── Provided records ──

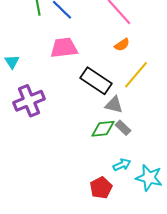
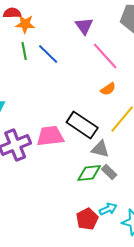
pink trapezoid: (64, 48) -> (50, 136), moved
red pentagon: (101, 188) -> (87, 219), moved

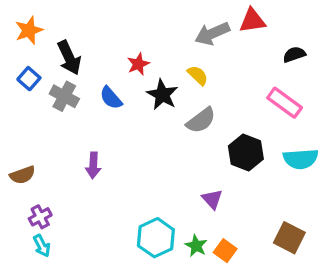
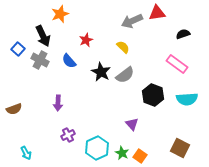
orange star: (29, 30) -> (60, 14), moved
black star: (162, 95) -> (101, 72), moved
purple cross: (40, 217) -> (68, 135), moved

───
── Provided records ──

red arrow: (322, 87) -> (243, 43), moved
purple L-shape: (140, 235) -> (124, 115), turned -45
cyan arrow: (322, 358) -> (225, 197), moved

───

After locating the line with "red arrow: (322, 87) -> (243, 43), moved" above, return that line and every later line through the one with "cyan arrow: (322, 358) -> (225, 197), moved", word for word and with nothing else.

red arrow: (322, 87) -> (243, 43), moved
purple L-shape: (140, 235) -> (124, 115), turned -45
cyan arrow: (322, 358) -> (225, 197), moved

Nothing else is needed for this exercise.